- _Material supplied_:
________________

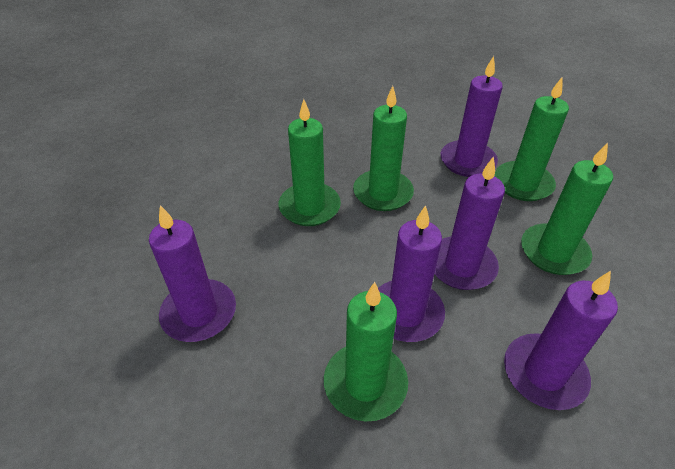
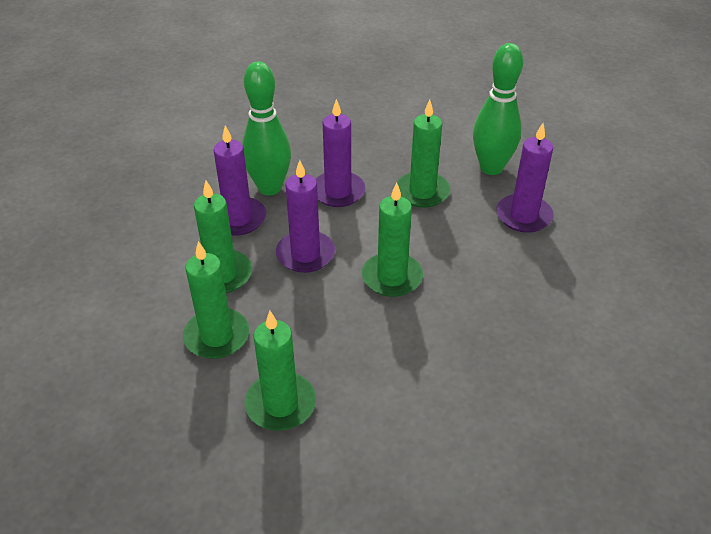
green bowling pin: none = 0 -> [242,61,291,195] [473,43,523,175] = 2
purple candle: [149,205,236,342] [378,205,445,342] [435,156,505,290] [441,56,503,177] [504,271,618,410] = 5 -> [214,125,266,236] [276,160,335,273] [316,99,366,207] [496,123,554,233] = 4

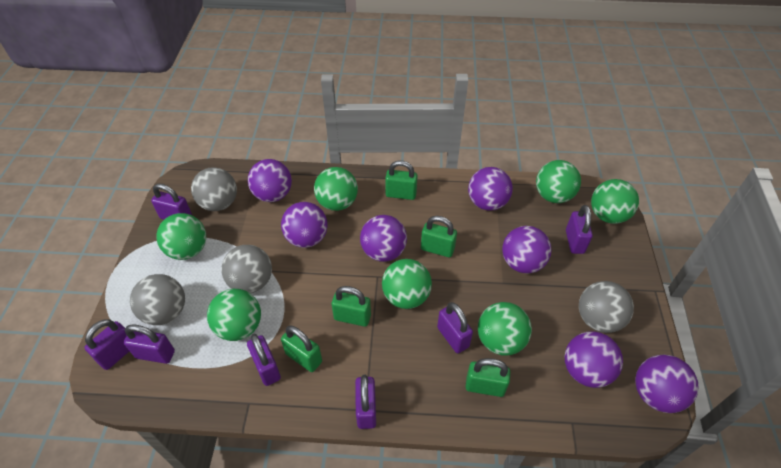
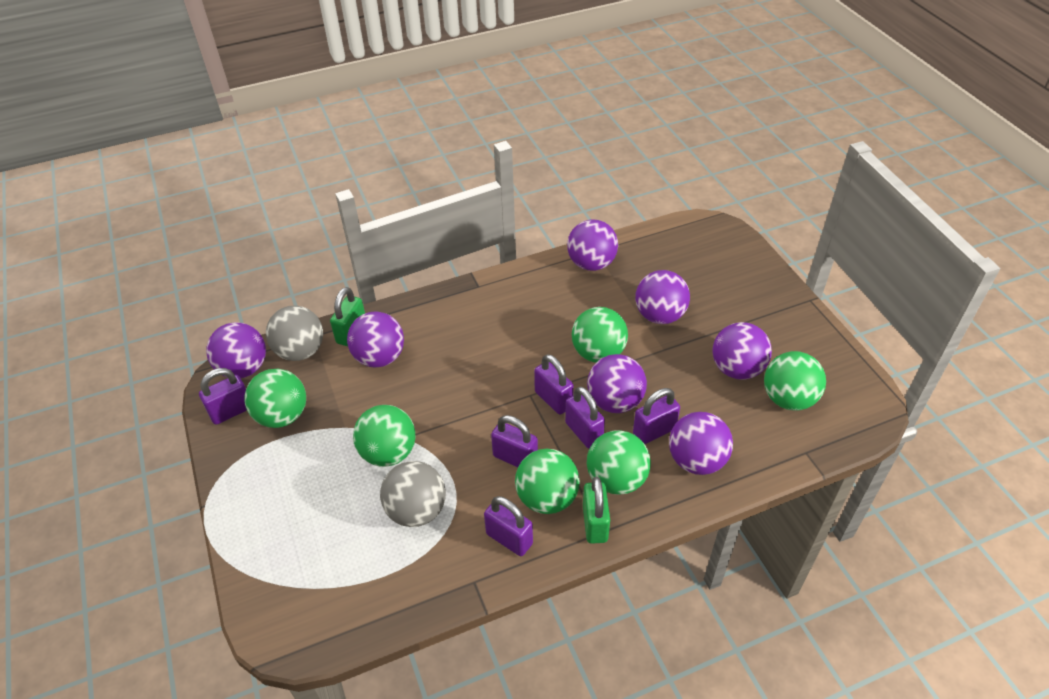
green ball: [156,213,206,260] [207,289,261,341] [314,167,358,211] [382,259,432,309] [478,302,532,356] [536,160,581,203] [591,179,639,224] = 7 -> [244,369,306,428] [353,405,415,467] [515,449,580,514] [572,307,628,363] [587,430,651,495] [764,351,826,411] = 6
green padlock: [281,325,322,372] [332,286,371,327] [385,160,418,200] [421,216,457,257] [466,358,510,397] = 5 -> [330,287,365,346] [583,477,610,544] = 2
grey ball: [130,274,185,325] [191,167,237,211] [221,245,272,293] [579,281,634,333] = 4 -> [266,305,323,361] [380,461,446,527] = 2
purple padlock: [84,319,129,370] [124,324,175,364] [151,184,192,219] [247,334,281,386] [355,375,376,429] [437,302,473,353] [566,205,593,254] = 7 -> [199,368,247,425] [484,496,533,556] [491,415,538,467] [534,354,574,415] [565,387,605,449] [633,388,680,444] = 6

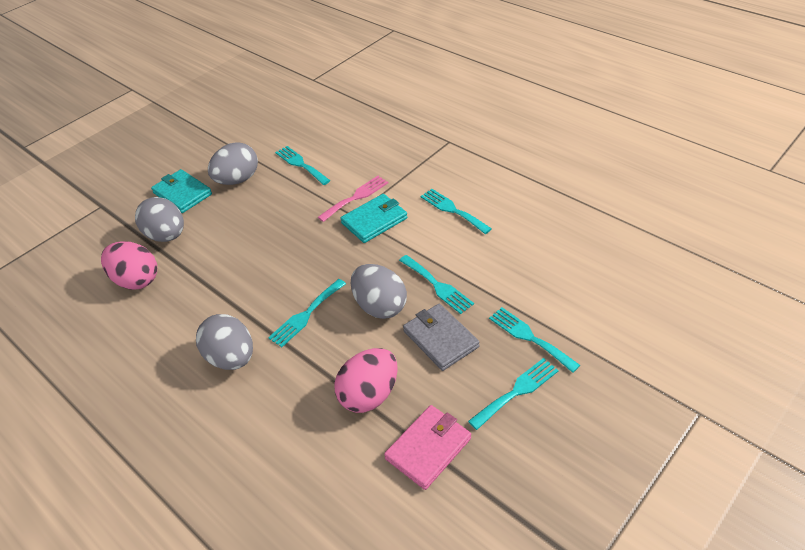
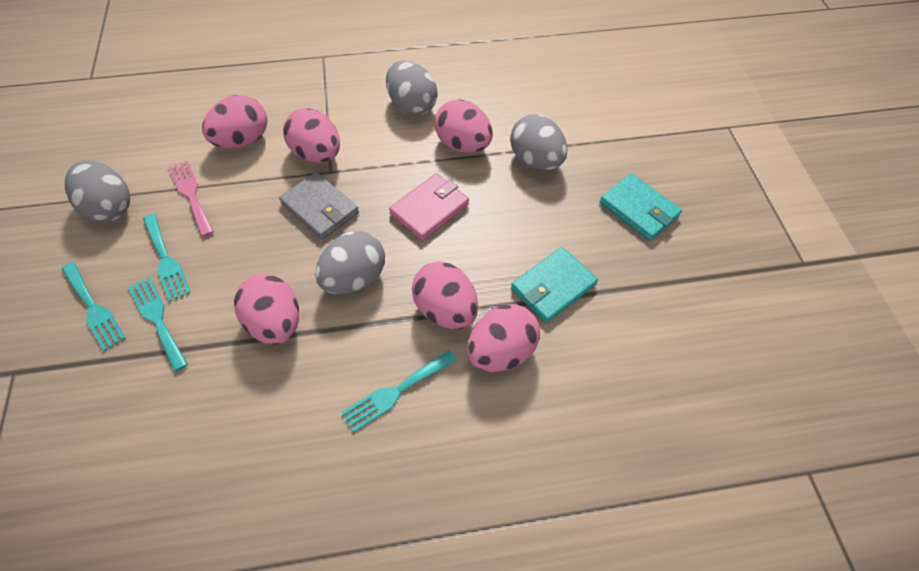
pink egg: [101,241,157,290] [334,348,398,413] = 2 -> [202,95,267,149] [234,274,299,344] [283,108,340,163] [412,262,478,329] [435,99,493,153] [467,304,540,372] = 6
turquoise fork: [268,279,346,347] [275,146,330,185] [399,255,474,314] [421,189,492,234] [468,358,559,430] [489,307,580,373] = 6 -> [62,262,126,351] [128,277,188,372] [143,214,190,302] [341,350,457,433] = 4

________________

- _What you will do_:
Where a line above contains the string "purple", copy that line.

- _Expected answer_:
purple candle: [149,205,236,342] [378,205,445,342] [435,156,505,290] [441,56,503,177] [504,271,618,410] = 5 -> [214,125,266,236] [276,160,335,273] [316,99,366,207] [496,123,554,233] = 4
purple padlock: [84,319,129,370] [124,324,175,364] [151,184,192,219] [247,334,281,386] [355,375,376,429] [437,302,473,353] [566,205,593,254] = 7 -> [199,368,247,425] [484,496,533,556] [491,415,538,467] [534,354,574,415] [565,387,605,449] [633,388,680,444] = 6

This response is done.